*** Begin section ***

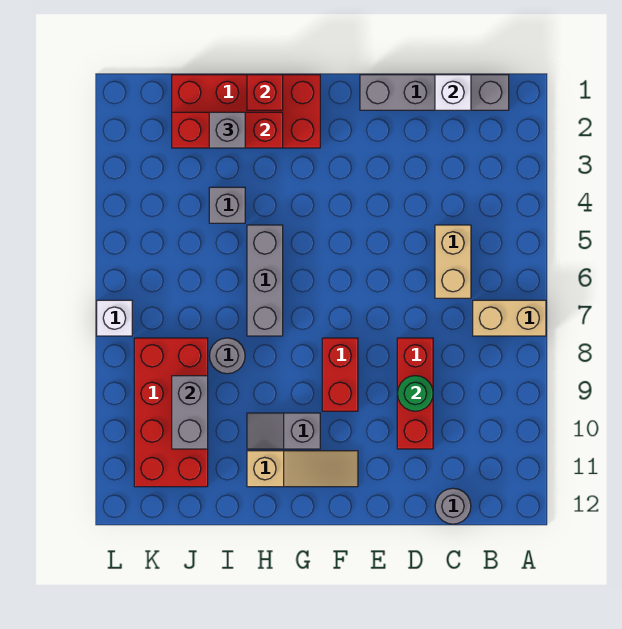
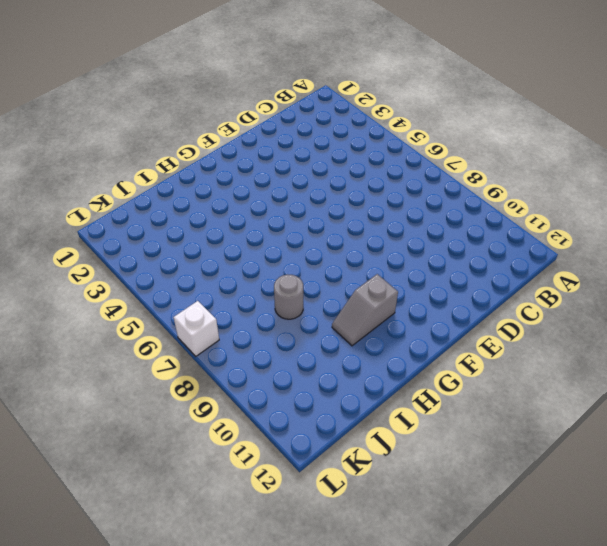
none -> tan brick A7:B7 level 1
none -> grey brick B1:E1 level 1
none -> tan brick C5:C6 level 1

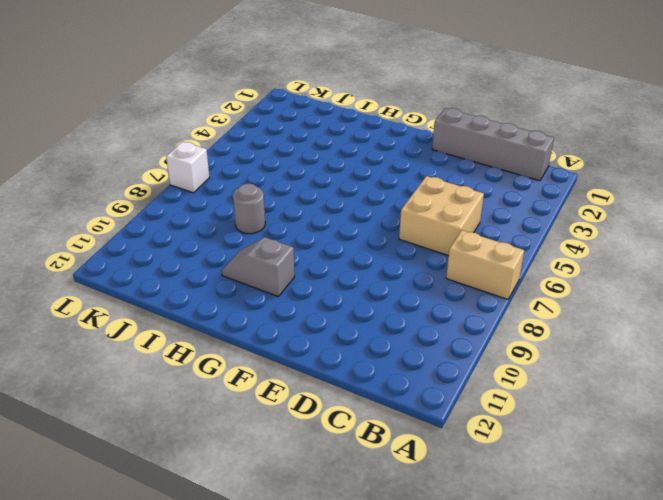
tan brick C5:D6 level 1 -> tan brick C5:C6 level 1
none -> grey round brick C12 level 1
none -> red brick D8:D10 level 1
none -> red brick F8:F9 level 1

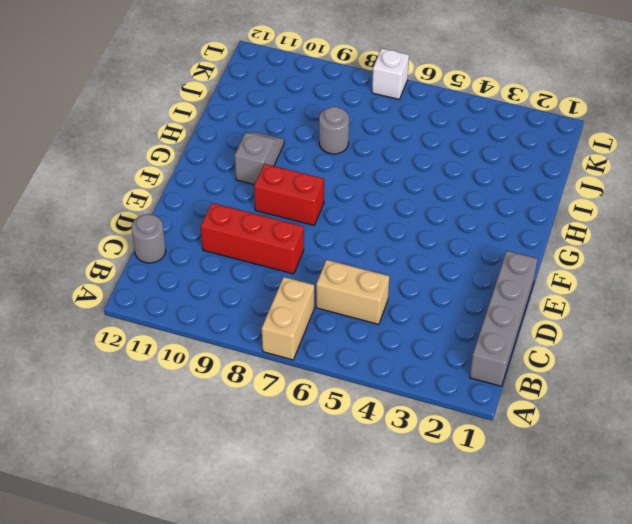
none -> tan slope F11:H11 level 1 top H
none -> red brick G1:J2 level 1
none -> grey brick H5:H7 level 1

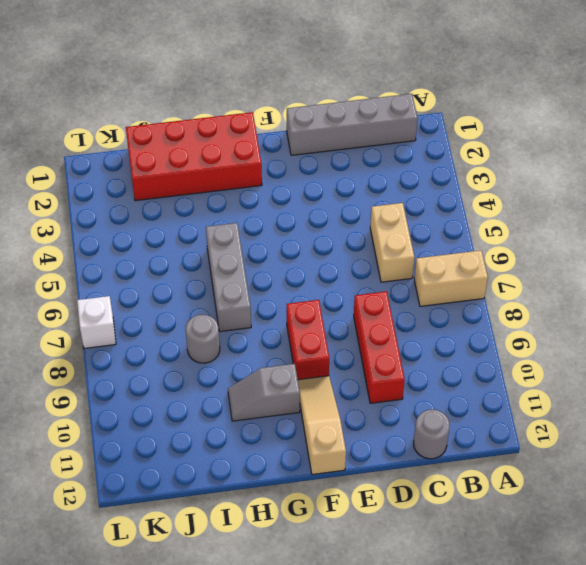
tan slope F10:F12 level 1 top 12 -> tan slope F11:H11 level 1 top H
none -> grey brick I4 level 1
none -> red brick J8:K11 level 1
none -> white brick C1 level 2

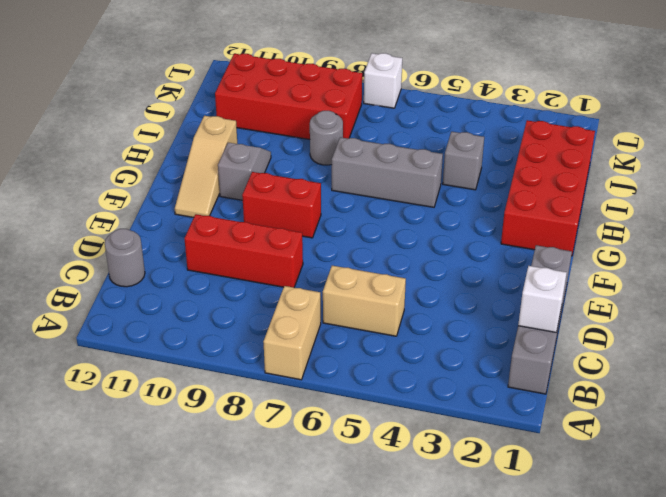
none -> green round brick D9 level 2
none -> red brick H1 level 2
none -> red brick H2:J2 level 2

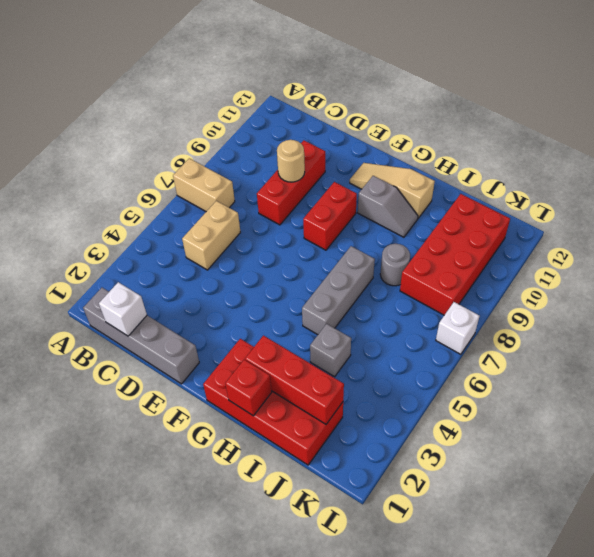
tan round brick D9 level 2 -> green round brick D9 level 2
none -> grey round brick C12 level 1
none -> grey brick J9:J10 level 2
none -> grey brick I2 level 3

*** End section ***
*** Begin section ***

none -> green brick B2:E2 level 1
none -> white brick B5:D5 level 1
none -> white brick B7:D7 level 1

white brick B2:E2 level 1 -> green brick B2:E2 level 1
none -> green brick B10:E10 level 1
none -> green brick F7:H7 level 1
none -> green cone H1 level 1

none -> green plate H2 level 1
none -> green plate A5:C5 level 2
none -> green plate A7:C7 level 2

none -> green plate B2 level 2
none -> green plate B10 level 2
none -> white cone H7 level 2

*** End section ***

Description of the task →
From the line with "none -> white brick C1 level 2" up to and including the line with "none -> grey brick I2 level 3" above, retype every line exactly and nothing more; leave out the pictures.

Solution →
none -> white brick C1 level 2

none -> green round brick D9 level 2
none -> red brick H1 level 2
none -> red brick H2:J2 level 2

tan round brick D9 level 2 -> green round brick D9 level 2
none -> grey round brick C12 level 1
none -> grey brick J9:J10 level 2
none -> grey brick I2 level 3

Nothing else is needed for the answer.